::: Material supplied :::

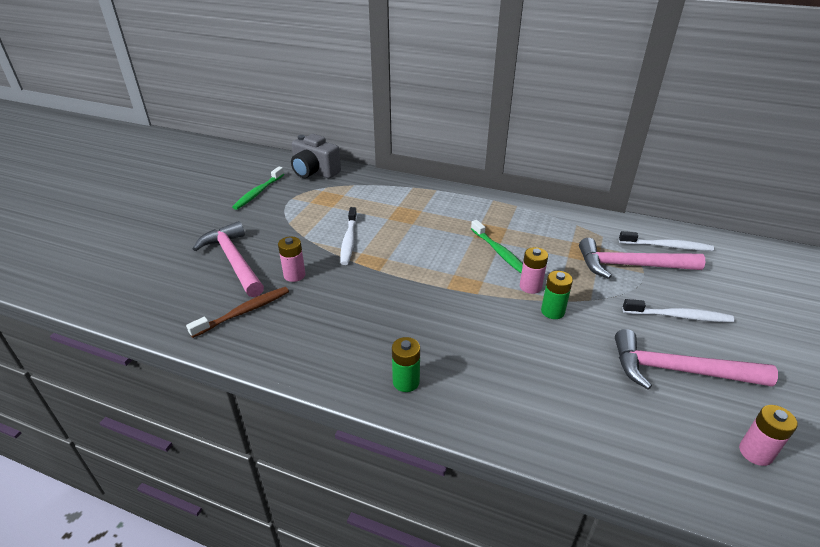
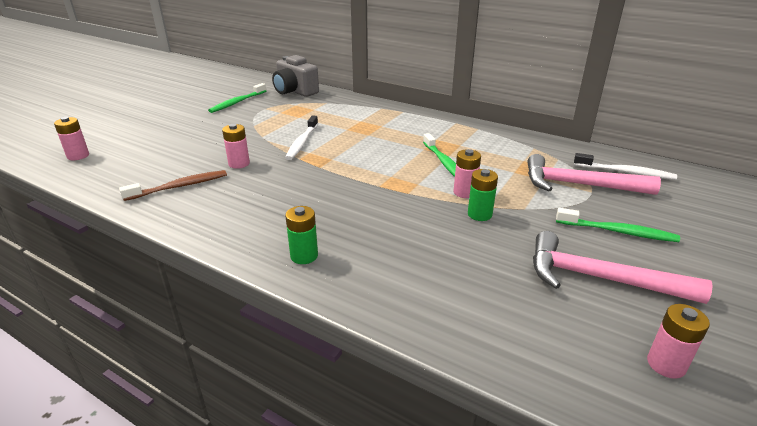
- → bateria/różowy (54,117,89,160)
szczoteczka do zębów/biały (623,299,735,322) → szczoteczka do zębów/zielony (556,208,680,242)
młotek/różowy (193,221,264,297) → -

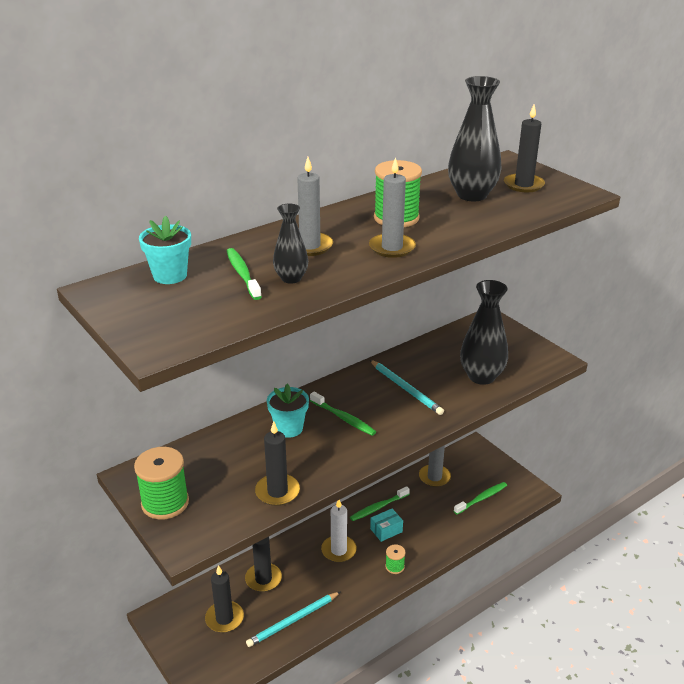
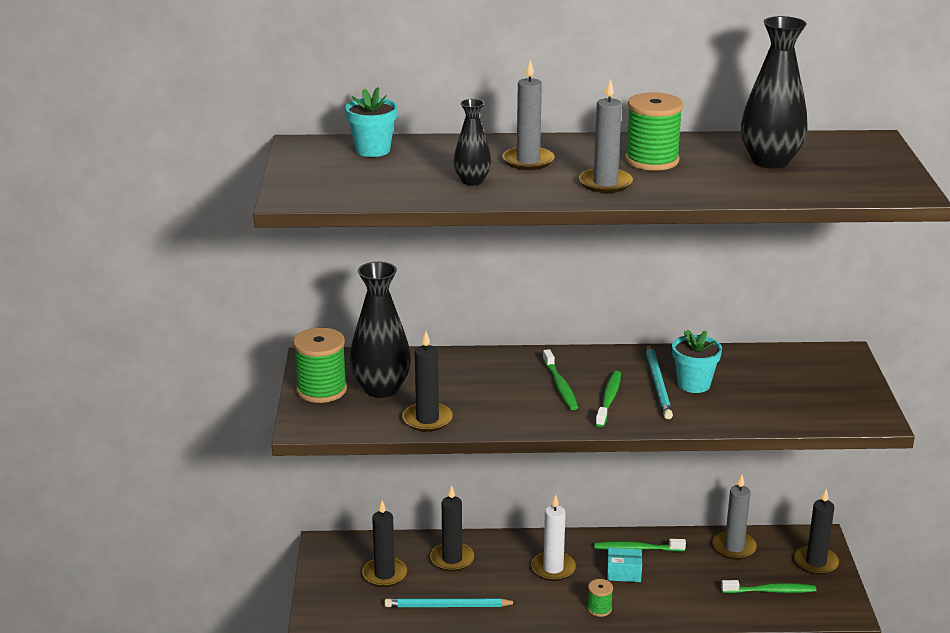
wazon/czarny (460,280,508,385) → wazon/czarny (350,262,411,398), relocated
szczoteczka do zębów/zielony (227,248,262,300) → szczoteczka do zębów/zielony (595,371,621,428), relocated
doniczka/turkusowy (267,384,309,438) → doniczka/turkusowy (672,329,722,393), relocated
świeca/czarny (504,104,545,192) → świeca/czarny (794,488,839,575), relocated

:::

| Exercise aim |
In the material above, the line with "doniczka/turkusowy (267,384,309,438) →" marks the start. Print it and every line after it through the last, exactly.

| Written response |
doniczka/turkusowy (267,384,309,438) → doniczka/turkusowy (672,329,722,393), relocated
świeca/czarny (504,104,545,192) → świeca/czarny (794,488,839,575), relocated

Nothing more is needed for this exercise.